(Beginning of RECORDS)
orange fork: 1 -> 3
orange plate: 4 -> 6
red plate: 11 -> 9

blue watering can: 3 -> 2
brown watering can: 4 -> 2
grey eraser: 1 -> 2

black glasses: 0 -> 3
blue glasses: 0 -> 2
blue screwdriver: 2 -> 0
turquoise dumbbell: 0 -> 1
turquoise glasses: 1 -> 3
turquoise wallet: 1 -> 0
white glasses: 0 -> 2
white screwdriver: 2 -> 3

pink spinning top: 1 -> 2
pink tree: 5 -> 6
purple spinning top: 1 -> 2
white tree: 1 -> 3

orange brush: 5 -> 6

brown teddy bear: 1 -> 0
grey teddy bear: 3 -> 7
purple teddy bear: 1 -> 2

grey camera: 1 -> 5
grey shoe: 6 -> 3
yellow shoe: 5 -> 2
(End of RECORDS)
BRIEF — Calculate how many lines of the material include the string "purple", and state that number by itself.

TASK RESULT — 2